WHAT THE TASK ASKS:
Copy each line that includes the string "heart" from the material into your answer.

DATA EXTRACTS:
━━━━━━
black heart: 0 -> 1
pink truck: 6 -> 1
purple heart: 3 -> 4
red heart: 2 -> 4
━━━━━━
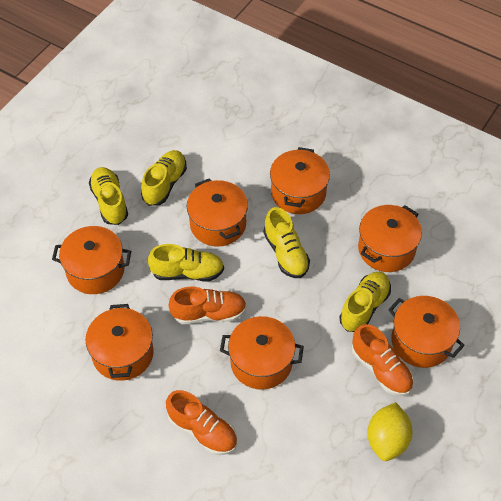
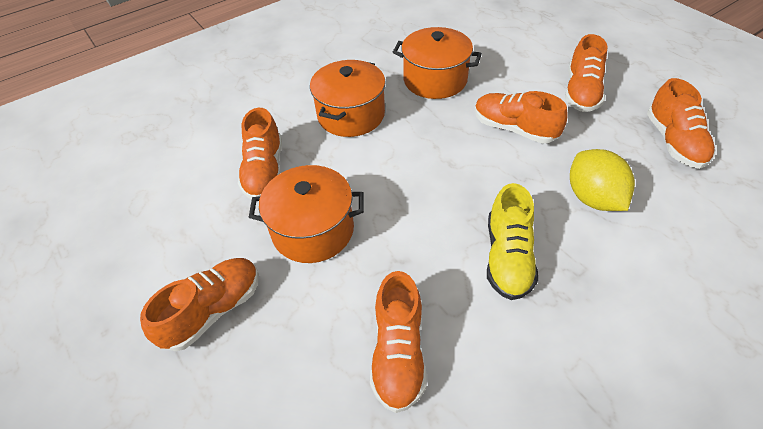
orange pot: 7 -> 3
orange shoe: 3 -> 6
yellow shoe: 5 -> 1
━━━━━━
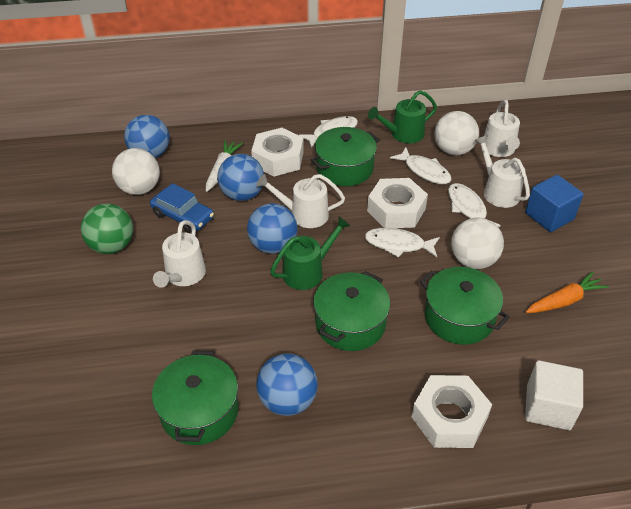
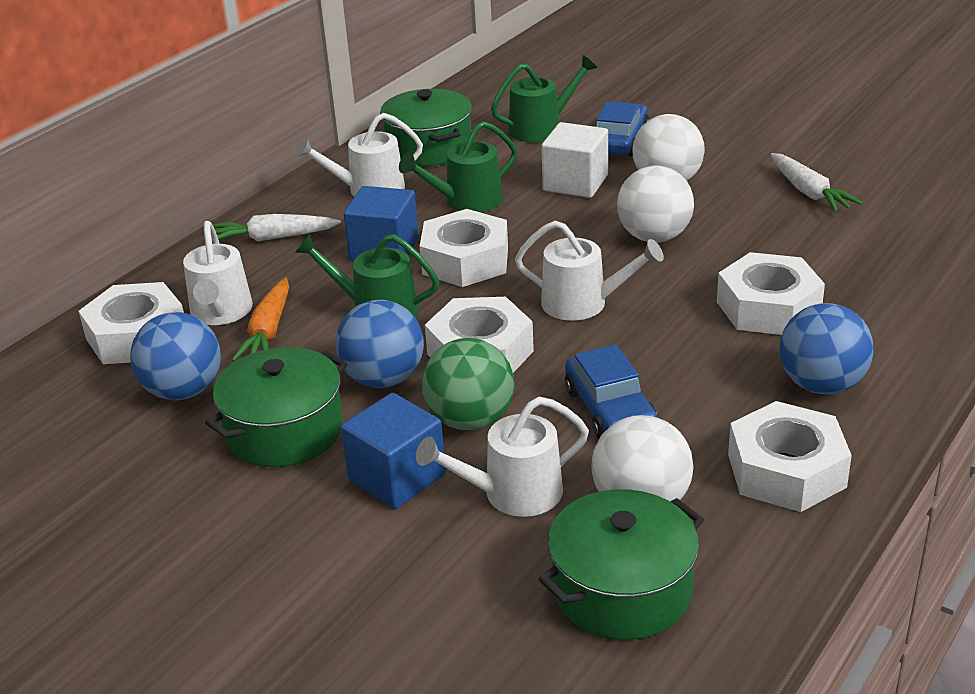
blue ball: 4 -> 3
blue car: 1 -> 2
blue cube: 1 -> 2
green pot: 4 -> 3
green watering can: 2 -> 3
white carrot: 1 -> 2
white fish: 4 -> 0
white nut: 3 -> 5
━━━━━━
EXPECTED ANSWER:
black heart: 0 -> 1
purple heart: 3 -> 4
red heart: 2 -> 4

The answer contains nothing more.